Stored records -
■ ■ ■ ■ ■
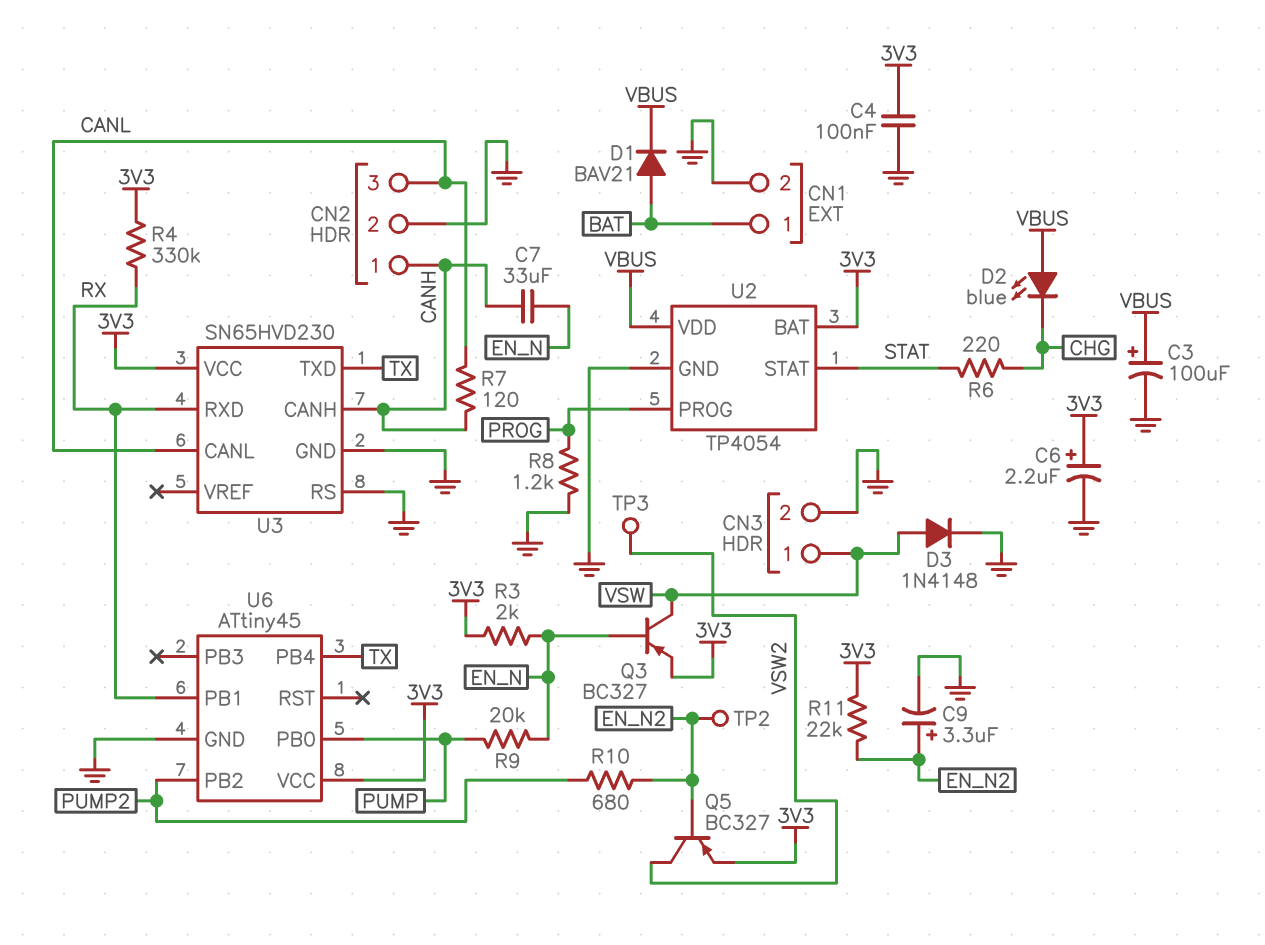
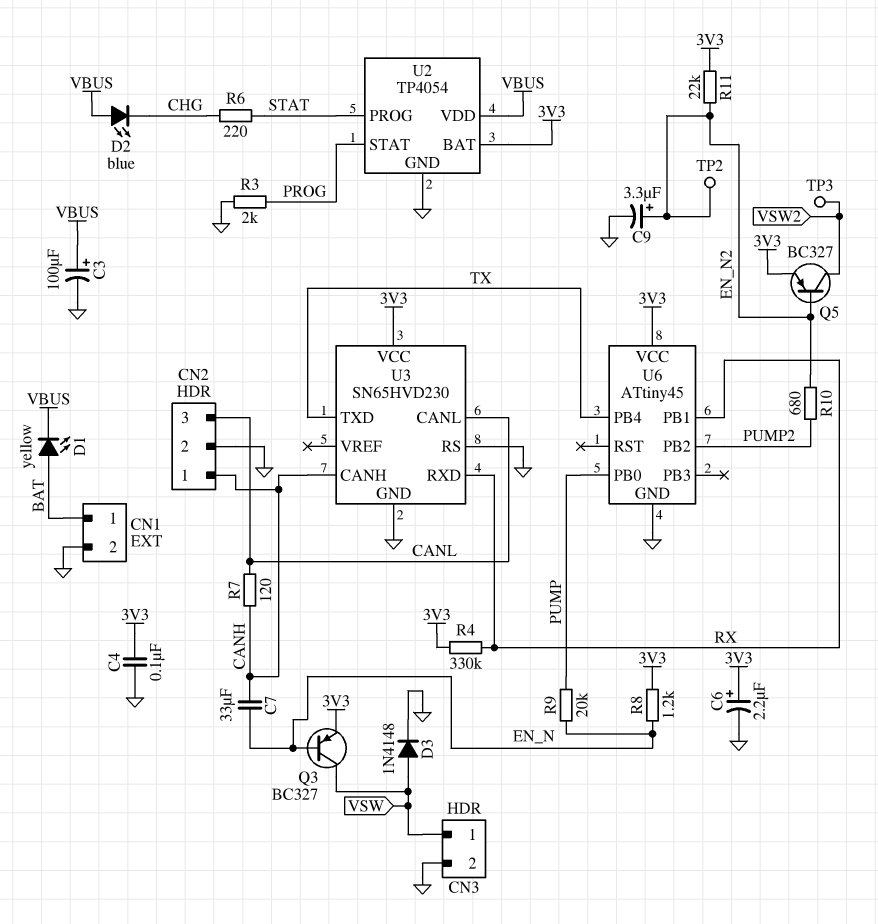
D1: diode BAV21 (A BAT, K VBUS) -> LED yellow (A BAT, K VBUS)
R3: 2k (3V3, EN_N) -> 2k (GND, PROG)
R8: 1.2k (GND, PROG) -> 1.2k (3V3, EN_N)
U2 pin PROG: PROG -> STAT
U2 pin STAT: STAT -> PROG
■ ■ ■ ■ ■
PROMPT - Pictures are to be omitted; otherwise, write out the data exactly as it appears.

ANSWER SECTION -
D1: diode BAV21 (A BAT, K VBUS) -> LED yellow (A BAT, K VBUS)
R3: 2k (3V3, EN_N) -> 2k (GND, PROG)
R8: 1.2k (GND, PROG) -> 1.2k (3V3, EN_N)
U2 pin PROG: PROG -> STAT
U2 pin STAT: STAT -> PROG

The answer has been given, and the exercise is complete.